> _Material for this exercise_:
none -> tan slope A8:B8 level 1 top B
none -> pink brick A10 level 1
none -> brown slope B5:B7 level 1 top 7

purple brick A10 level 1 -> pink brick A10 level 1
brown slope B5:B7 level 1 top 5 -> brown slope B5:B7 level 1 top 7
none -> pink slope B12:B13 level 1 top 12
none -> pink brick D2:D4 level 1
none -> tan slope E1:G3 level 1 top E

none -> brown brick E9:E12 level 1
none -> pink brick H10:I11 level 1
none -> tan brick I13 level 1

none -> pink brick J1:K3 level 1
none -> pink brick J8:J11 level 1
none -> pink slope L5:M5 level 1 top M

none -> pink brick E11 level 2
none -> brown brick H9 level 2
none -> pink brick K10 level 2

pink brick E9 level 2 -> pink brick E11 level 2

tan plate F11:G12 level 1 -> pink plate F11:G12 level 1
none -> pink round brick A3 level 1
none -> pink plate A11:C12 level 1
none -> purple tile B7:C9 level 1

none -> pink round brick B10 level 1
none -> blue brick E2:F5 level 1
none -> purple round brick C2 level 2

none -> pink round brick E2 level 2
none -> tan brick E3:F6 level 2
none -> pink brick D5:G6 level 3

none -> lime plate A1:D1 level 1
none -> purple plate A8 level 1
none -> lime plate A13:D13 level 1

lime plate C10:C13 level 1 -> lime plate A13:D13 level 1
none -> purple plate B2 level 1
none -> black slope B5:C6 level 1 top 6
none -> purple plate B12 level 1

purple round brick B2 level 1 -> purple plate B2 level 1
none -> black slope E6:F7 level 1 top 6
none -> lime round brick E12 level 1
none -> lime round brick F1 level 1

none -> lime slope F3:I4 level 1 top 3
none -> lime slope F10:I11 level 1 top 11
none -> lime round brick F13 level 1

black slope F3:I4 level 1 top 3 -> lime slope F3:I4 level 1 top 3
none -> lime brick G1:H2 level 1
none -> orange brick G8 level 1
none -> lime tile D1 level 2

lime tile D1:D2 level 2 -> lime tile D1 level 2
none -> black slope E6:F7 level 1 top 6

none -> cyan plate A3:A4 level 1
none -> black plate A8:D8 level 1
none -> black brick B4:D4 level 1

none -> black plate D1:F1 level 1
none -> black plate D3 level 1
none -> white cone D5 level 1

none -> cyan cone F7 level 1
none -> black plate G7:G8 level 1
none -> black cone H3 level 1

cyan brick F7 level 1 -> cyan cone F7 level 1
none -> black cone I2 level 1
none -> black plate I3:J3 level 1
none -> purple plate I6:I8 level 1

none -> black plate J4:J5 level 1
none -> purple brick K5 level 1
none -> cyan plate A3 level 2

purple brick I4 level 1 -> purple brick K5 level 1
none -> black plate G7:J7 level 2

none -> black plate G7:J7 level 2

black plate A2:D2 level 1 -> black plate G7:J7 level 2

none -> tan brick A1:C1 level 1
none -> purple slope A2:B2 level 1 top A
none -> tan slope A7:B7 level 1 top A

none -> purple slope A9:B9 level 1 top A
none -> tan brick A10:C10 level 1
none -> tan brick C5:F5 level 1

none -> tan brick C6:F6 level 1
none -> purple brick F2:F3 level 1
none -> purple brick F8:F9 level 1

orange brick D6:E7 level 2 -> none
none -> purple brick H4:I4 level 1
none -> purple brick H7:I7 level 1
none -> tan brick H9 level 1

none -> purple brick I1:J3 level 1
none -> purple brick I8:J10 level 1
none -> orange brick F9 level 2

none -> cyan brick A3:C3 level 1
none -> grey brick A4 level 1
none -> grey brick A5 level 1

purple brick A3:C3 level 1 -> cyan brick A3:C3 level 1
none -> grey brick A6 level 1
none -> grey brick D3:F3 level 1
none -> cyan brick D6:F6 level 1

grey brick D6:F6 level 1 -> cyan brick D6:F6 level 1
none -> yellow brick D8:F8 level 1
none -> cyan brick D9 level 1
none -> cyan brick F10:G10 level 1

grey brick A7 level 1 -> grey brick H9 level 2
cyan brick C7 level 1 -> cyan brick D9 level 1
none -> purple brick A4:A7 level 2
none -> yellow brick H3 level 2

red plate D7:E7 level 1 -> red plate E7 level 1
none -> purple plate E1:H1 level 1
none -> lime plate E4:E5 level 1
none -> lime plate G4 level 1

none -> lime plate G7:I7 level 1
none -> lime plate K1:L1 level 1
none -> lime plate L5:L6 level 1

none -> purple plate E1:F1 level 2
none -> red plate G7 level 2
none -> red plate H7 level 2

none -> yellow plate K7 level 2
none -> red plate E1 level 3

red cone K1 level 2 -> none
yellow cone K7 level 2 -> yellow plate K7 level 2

> _Exercise_: Return the span of lines in the data above that opens at the line with "orange brick D6:E7 level 2 -> none" and closes at the line with "none -> grey brick A5 level 1", exactly, ends included, nothing else.

> _Your response_:
orange brick D6:E7 level 2 -> none
none -> purple brick H4:I4 level 1
none -> purple brick H7:I7 level 1
none -> tan brick H9 level 1

none -> purple brick I1:J3 level 1
none -> purple brick I8:J10 level 1
none -> orange brick F9 level 2

none -> cyan brick A3:C3 level 1
none -> grey brick A4 level 1
none -> grey brick A5 level 1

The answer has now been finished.